REQUEST: Start at the line below containing "brown 1x1 plate" and stop at the line containing "orange 1x1 tile". Repeat every line of that stretch exactly, and nothing outside it.

EXERCISE DATA:
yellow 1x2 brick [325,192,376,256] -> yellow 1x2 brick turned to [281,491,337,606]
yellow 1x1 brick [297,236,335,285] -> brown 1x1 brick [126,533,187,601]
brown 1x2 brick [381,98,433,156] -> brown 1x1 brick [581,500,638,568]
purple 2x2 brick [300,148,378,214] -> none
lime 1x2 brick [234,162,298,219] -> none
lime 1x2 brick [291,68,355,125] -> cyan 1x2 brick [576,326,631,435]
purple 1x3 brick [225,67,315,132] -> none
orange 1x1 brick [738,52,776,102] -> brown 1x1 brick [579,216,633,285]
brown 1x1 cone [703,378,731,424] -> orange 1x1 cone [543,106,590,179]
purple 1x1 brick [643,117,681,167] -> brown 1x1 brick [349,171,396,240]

* * *

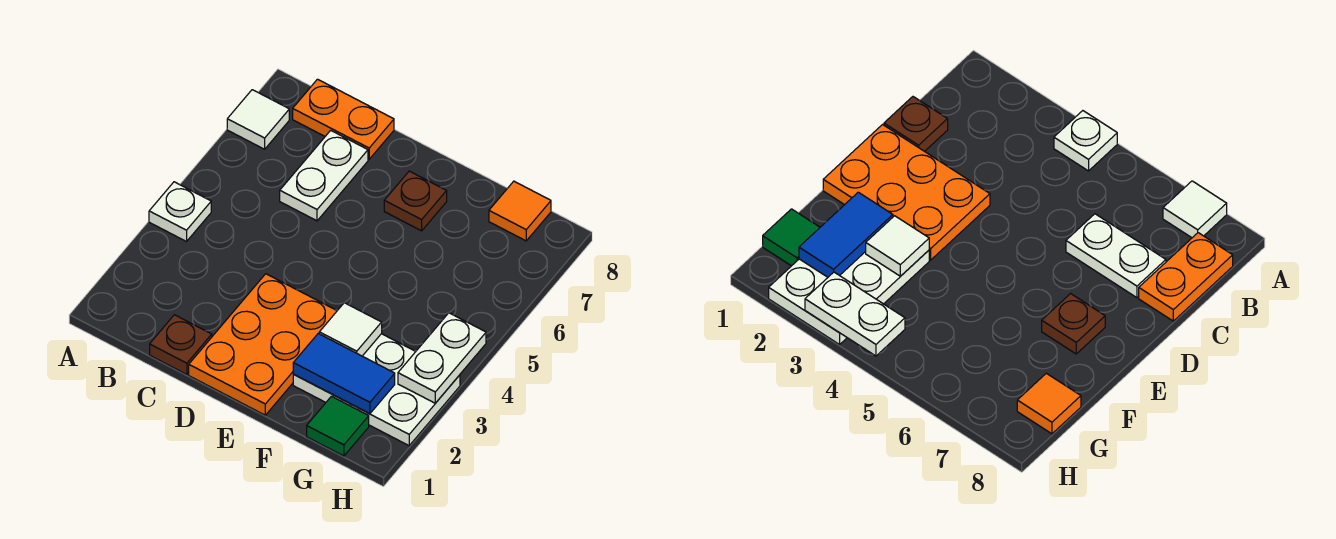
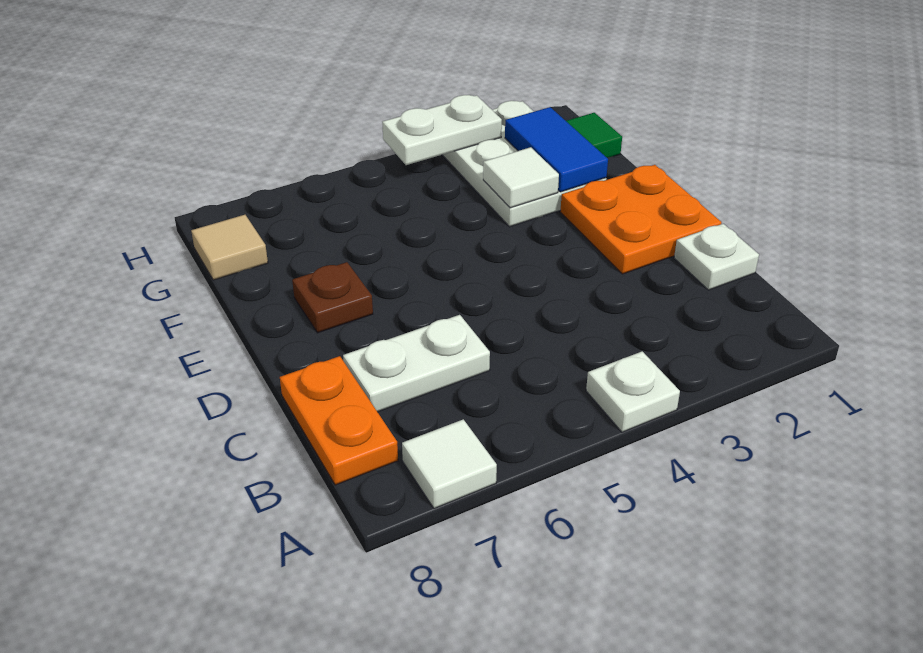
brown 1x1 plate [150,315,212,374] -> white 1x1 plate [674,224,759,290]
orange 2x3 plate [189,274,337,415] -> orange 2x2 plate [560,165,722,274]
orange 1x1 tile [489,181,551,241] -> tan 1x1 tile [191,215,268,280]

* * *

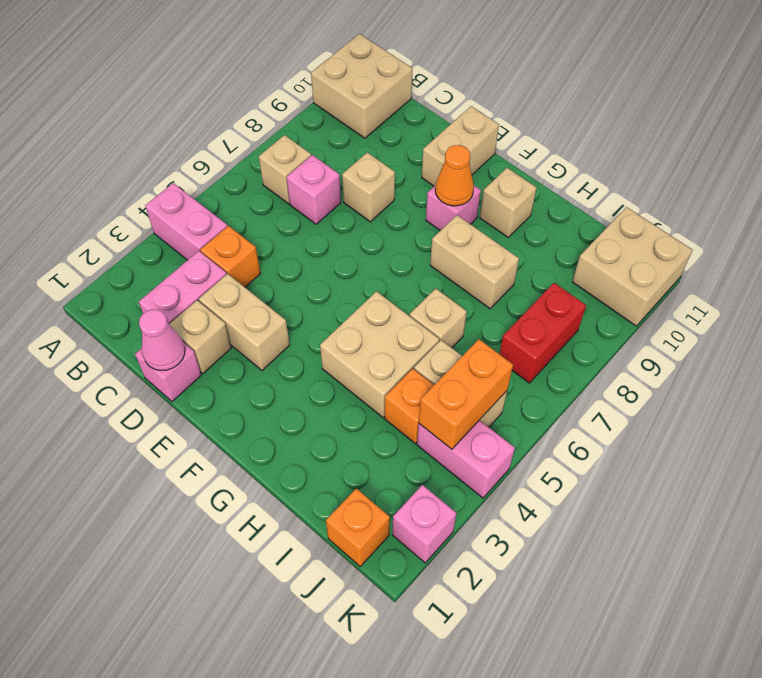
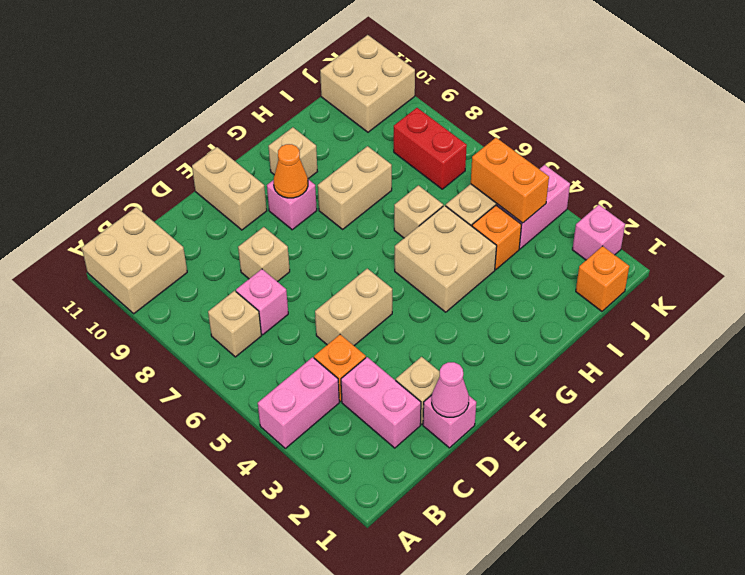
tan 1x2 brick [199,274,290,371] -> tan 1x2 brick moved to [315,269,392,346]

RESPONSE:
brown 1x1 plate [150,315,212,374] -> white 1x1 plate [674,224,759,290]
orange 2x3 plate [189,274,337,415] -> orange 2x2 plate [560,165,722,274]
orange 1x1 tile [489,181,551,241] -> tan 1x1 tile [191,215,268,280]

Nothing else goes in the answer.